== Segment start ==
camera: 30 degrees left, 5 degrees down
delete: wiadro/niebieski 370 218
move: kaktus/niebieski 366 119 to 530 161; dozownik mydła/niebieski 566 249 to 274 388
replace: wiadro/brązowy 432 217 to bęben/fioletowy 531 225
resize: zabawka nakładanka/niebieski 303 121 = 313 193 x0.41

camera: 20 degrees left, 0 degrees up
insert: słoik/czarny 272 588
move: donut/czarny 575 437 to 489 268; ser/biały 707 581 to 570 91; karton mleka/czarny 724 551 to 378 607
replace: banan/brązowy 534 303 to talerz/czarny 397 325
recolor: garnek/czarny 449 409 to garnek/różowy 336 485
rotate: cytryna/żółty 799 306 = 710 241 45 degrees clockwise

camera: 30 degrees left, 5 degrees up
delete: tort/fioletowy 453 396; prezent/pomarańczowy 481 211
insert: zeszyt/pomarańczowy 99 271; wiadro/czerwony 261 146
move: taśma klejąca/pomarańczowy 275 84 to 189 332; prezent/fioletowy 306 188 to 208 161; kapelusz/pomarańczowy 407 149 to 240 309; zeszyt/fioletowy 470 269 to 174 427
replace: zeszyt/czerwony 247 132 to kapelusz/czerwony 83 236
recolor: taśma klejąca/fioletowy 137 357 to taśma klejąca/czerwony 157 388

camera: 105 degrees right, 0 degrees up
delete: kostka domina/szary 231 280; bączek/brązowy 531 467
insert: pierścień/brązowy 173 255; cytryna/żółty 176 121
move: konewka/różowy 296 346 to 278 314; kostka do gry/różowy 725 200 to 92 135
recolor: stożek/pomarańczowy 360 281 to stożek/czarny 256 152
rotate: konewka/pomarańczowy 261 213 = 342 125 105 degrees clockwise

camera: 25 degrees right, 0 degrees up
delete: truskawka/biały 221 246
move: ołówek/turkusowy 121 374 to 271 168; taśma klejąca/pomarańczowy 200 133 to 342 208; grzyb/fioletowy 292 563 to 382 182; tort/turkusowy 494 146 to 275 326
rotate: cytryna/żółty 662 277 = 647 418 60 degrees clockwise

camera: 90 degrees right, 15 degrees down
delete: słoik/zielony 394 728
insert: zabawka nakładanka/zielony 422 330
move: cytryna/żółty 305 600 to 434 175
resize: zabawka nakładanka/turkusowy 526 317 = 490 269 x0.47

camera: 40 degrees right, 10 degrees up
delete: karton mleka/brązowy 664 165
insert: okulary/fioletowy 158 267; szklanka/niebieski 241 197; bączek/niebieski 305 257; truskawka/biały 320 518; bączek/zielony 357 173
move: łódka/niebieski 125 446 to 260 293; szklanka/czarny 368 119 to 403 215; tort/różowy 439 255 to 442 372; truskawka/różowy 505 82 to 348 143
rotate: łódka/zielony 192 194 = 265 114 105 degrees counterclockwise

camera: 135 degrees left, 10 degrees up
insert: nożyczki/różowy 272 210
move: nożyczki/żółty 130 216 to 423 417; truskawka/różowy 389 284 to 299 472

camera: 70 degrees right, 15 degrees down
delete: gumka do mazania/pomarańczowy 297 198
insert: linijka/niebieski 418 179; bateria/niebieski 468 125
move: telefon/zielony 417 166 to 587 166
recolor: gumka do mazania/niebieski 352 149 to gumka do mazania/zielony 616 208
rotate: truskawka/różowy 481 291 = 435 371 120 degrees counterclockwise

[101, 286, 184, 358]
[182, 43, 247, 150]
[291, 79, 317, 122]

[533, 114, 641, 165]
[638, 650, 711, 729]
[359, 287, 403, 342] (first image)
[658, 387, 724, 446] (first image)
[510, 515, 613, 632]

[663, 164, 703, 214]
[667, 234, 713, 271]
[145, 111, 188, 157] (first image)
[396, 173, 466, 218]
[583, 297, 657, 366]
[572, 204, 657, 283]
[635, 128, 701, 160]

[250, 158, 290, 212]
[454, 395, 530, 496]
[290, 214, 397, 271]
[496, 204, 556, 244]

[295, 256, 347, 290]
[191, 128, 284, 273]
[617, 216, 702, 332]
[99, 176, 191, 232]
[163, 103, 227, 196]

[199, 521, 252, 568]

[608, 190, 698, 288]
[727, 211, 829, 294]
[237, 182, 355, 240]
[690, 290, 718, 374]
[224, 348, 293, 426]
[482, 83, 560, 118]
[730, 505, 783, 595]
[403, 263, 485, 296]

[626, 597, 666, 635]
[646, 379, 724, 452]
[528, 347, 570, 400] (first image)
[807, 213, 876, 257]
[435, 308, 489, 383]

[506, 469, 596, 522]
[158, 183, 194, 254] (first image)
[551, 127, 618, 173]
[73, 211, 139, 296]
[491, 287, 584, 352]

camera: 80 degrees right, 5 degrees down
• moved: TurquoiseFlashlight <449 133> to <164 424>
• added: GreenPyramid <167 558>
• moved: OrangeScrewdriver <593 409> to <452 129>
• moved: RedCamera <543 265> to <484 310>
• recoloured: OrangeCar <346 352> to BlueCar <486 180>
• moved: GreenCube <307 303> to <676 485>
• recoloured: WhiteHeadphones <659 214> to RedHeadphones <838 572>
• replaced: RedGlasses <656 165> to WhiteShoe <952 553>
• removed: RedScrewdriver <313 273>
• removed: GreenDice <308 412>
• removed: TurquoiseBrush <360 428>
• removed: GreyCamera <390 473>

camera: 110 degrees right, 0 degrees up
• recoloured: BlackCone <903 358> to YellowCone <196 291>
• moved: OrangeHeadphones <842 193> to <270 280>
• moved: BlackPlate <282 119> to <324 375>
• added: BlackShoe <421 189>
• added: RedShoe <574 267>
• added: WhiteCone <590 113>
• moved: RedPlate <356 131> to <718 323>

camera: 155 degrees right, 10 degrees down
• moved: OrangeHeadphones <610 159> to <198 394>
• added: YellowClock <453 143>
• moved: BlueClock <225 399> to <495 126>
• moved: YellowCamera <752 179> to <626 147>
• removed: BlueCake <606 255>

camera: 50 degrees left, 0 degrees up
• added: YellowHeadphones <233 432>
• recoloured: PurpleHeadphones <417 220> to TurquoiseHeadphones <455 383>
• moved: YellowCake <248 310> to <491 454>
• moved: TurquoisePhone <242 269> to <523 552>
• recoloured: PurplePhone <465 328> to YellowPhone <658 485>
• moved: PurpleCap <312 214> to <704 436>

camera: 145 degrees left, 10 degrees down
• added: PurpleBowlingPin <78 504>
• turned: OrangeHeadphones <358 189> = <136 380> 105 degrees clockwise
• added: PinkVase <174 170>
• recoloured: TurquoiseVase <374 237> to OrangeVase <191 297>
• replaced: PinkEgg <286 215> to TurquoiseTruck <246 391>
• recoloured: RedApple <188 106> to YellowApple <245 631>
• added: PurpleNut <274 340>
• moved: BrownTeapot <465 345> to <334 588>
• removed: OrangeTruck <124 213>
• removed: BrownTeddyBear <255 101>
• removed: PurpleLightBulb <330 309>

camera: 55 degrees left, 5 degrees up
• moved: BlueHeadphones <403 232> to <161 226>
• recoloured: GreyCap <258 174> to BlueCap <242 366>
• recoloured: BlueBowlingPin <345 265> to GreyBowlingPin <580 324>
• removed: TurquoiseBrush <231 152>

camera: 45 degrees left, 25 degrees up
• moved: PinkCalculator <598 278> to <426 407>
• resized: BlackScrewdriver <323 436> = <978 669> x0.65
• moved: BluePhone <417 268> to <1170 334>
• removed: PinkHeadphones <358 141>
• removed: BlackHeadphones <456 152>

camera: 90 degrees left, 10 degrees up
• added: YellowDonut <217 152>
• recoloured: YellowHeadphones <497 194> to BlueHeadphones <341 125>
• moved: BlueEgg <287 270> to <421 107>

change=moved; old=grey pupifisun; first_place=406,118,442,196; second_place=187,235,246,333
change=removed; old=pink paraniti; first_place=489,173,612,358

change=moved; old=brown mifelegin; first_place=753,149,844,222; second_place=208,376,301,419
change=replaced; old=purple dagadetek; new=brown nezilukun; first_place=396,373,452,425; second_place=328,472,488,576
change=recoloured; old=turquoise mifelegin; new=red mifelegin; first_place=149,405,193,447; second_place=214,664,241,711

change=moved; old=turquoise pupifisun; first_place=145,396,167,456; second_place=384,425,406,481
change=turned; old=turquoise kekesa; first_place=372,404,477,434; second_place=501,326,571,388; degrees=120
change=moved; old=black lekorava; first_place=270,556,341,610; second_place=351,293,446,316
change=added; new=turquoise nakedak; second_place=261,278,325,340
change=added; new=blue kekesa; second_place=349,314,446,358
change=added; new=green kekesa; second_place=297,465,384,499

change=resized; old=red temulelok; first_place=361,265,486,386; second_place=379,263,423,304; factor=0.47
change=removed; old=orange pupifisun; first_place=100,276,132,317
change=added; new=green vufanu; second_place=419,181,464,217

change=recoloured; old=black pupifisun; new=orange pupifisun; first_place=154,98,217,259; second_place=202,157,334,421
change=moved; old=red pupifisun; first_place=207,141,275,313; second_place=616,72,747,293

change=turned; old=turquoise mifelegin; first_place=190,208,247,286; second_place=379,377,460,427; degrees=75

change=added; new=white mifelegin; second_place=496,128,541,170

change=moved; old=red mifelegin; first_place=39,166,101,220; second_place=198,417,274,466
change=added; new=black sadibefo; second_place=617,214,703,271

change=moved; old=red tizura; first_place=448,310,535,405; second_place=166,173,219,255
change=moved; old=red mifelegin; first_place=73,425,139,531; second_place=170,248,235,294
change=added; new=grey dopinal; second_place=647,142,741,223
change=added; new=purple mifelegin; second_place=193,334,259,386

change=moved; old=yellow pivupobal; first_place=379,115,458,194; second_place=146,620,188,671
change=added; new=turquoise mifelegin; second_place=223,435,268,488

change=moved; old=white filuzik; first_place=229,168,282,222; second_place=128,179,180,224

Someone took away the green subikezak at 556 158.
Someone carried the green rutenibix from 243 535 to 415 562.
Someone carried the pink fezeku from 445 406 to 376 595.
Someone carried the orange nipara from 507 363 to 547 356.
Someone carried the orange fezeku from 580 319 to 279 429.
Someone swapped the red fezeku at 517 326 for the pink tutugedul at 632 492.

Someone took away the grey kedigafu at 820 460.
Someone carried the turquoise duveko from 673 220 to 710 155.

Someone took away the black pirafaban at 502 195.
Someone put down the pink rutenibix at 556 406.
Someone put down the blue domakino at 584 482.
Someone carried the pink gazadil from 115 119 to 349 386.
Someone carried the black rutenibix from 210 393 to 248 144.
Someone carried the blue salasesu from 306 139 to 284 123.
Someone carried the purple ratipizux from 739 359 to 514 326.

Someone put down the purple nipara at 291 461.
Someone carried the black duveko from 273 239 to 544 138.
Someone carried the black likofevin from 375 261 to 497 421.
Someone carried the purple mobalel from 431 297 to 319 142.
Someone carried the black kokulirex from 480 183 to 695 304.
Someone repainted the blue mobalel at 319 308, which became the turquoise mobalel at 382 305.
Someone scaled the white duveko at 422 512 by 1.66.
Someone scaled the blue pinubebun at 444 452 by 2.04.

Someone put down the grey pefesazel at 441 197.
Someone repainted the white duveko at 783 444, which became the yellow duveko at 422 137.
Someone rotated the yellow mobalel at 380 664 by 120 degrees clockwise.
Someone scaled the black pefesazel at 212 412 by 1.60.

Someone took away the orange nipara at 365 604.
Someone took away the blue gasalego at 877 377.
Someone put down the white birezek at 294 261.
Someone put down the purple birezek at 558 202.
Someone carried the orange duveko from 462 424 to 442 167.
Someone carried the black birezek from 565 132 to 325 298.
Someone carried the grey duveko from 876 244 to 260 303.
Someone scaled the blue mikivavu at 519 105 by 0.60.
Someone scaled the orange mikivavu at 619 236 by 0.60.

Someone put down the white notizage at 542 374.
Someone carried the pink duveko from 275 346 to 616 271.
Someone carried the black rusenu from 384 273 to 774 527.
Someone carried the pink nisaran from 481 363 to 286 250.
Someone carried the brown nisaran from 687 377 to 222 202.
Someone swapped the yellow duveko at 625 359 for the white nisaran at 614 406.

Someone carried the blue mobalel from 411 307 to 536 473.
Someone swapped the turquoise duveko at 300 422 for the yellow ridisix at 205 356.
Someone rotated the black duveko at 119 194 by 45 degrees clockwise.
== Segment end ==
### What is being asked
Return the entries above unchanged, starting at the first line and stopping after the line with "replace: wiadro/brązowy 432".

### Your response
camera: 30 degrees left, 5 degrees down
delete: wiadro/niebieski 370 218
move: kaktus/niebieski 366 119 to 530 161; dozownik mydła/niebieski 566 249 to 274 388
replace: wiadro/brązowy 432 217 to bęben/fioletowy 531 225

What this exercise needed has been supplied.